THE PROBLEM —
In the listing, locate the line containing "none -> white 1x1 plate [425,310,482,364]", then quote it and all following lines exactly. Omit pictures.

INFORMATION SHOWN —
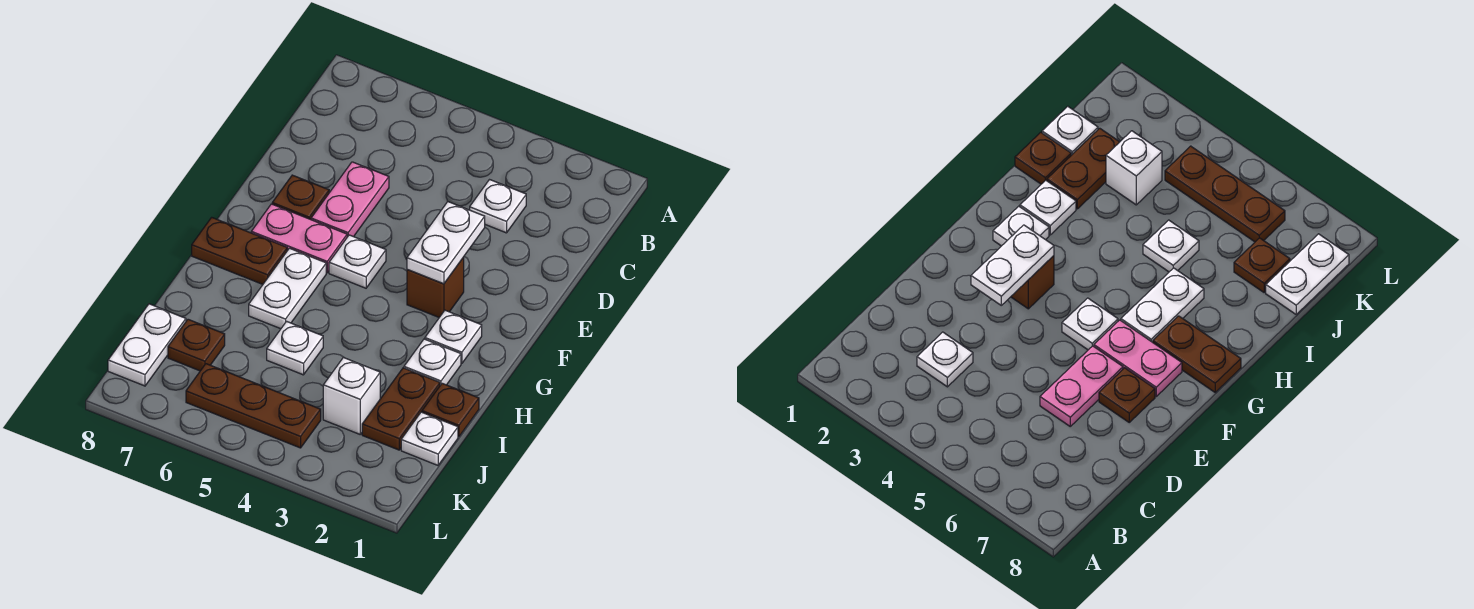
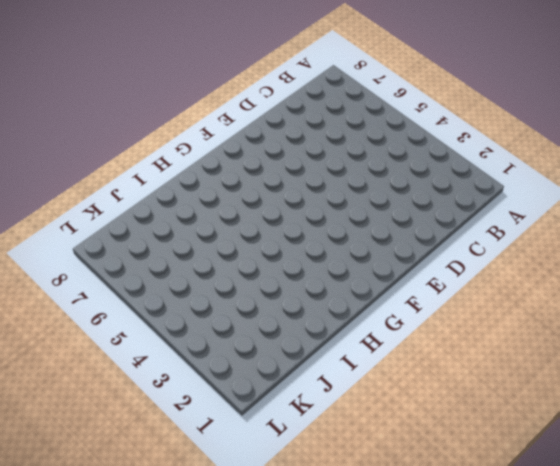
none -> white 1x1 plate [470,180,526,233]
none -> pink 1x2 plate [311,162,389,237]
none -> brown 1x1 plate [272,175,329,220]

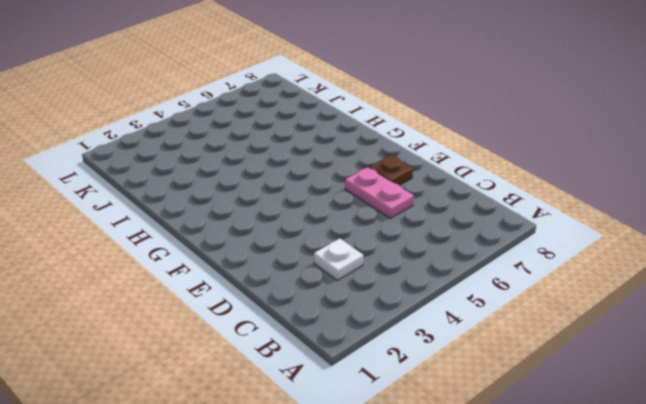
none -> brown 1x1 brick [407,257,464,317]
none -> white 1x1 plate [329,235,386,288]
none -> pink 1x2 plate [251,204,347,273]

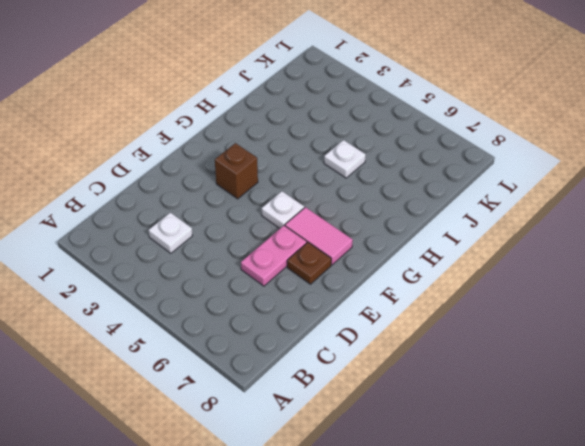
pink 1x2 tile [285,207,353,265] -> pink 1x2 plate [251,204,347,273]
none -> white 1x1 plate [425,310,482,364]
none -> white 1x2 plate [249,248,326,329]
none -> brown 1x2 plate [192,217,287,284]

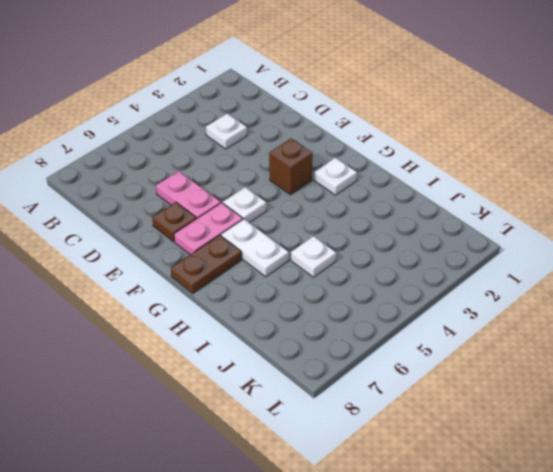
none -> white 1x1 plate [404,339,461,385]
none -> brown 1x1 plate [422,383,479,437]
none -> brown 1x2 plate [362,368,440,450]

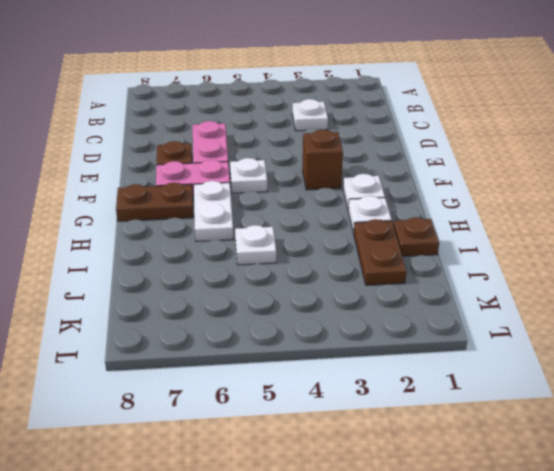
none -> white 1x1 plate [401,412,458,465]
none -> white 1x1 brick [323,357,380,434]
none -> brown 1x1 plate [168,319,225,371]

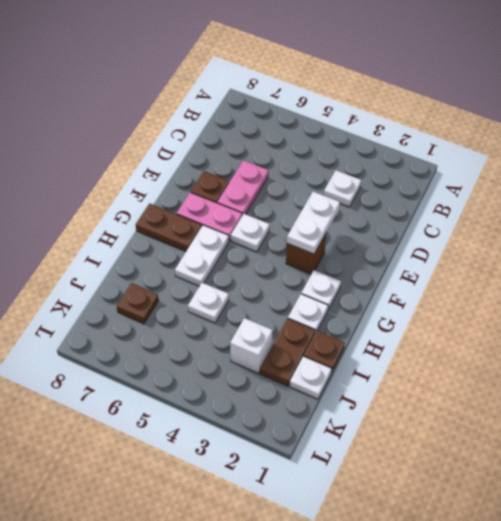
none -> white 1x2 plate [108,304,186,386]
none -> brown 1x3 plate [186,364,321,448]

RESULT OF THIS EXERCISE —
none -> white 1x1 plate [425,310,482,364]
none -> white 1x2 plate [249,248,326,329]
none -> brown 1x2 plate [192,217,287,284]

none -> white 1x1 plate [404,339,461,385]
none -> brown 1x1 plate [422,383,479,437]
none -> brown 1x2 plate [362,368,440,450]

none -> white 1x1 plate [401,412,458,465]
none -> white 1x1 brick [323,357,380,434]
none -> brown 1x1 plate [168,319,225,371]

none -> white 1x2 plate [108,304,186,386]
none -> brown 1x3 plate [186,364,321,448]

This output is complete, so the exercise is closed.